-------- PROVIDED RECORDS

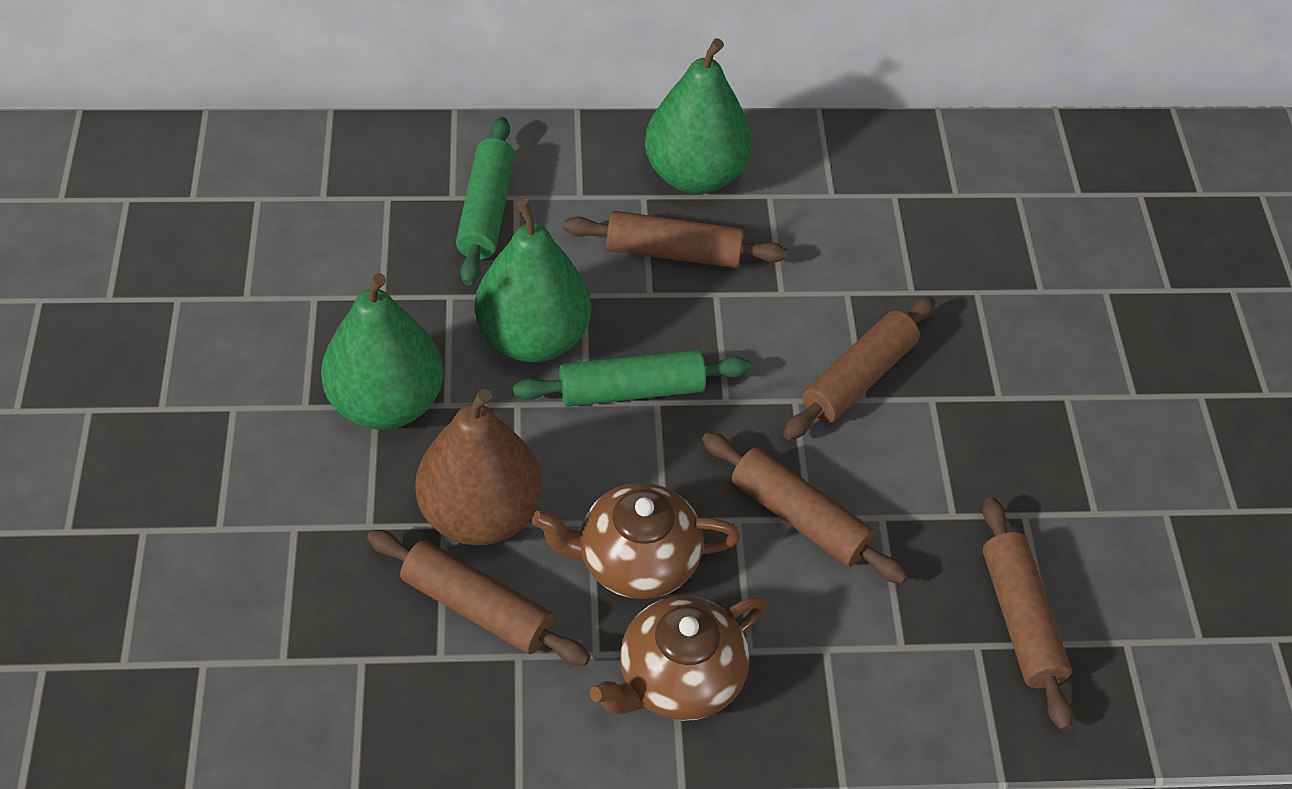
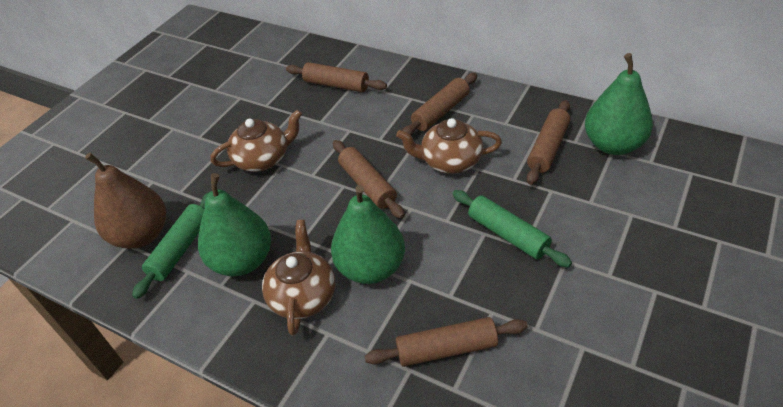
brown teapot: 2 -> 3

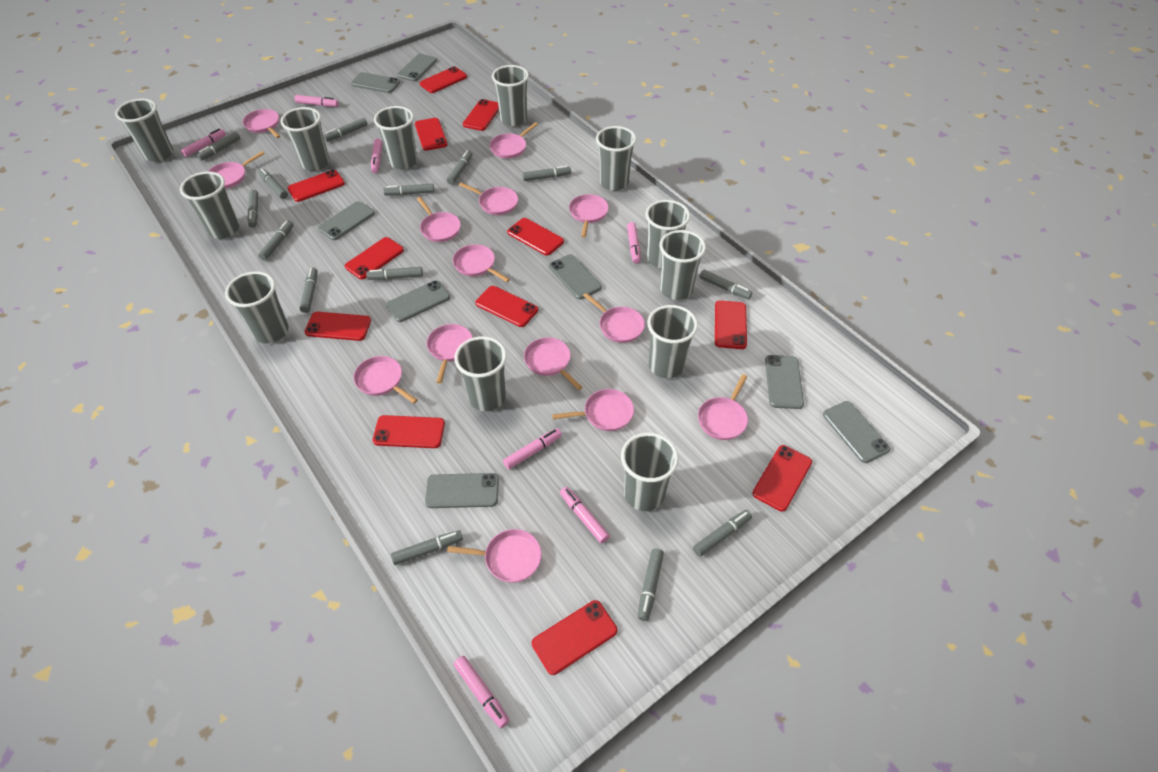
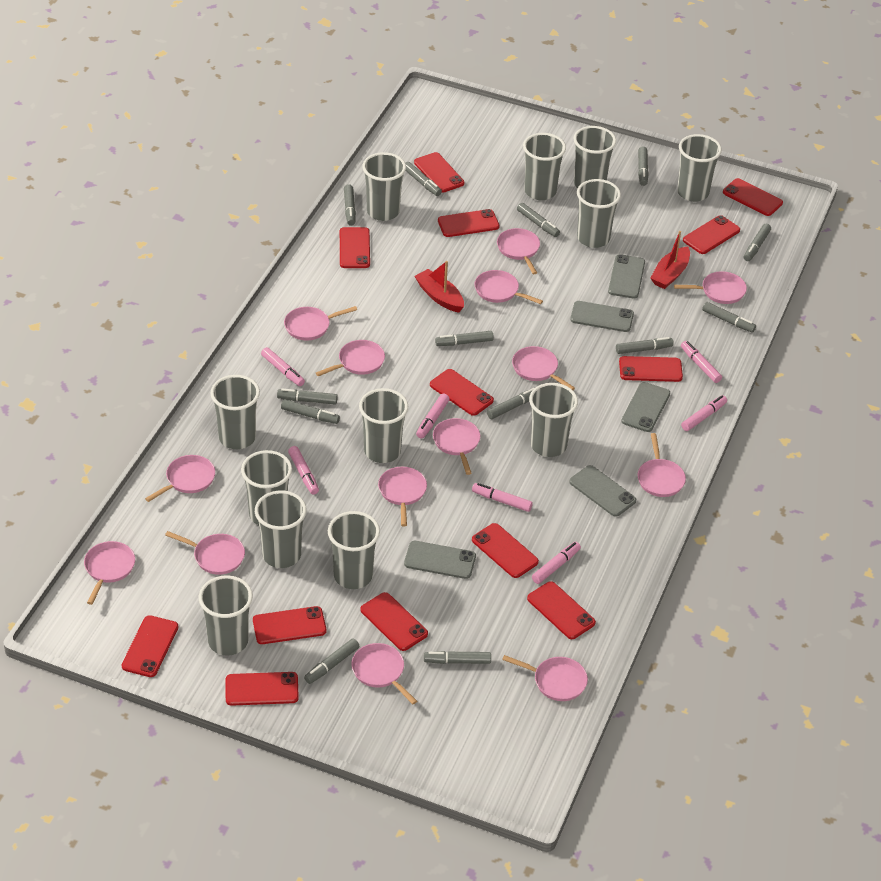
grey marker: 14 -> 13
grey phone: 8 -> 5
red boat: 0 -> 2
red phone: 12 -> 13

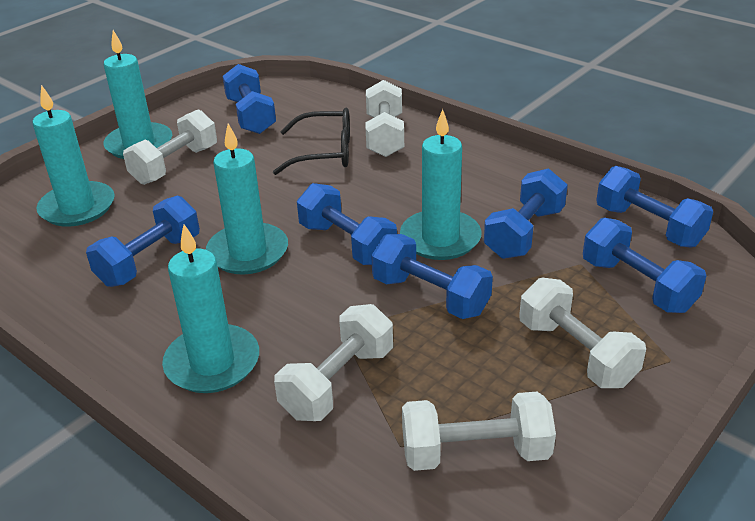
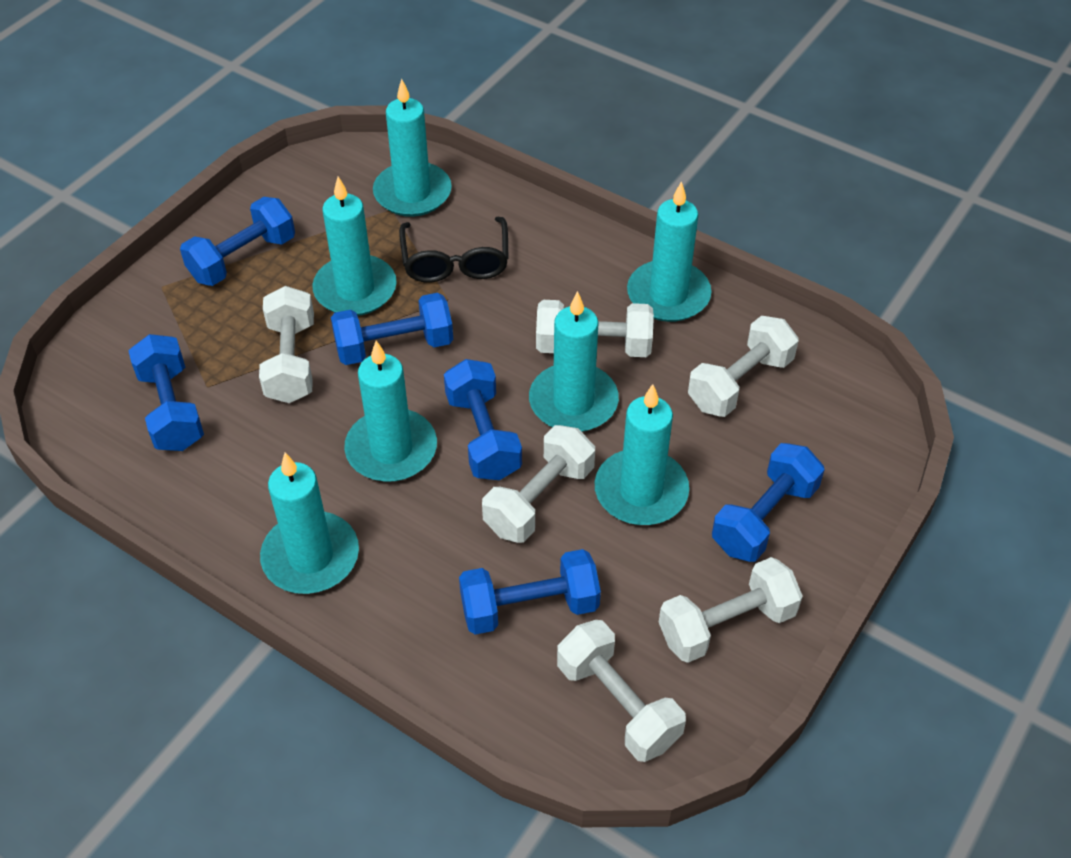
blue dumbbell: 7 -> 6
turquoise candle: 5 -> 7
white dumbbell: 5 -> 6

----------------

* _EXERCISE DIRECTIONS_:
Quote the entries above word for word. Leave the images out.

* _WRITTEN RESPONSE_:
brown teapot: 2 -> 3

grey marker: 14 -> 13
grey phone: 8 -> 5
red boat: 0 -> 2
red phone: 12 -> 13

blue dumbbell: 7 -> 6
turquoise candle: 5 -> 7
white dumbbell: 5 -> 6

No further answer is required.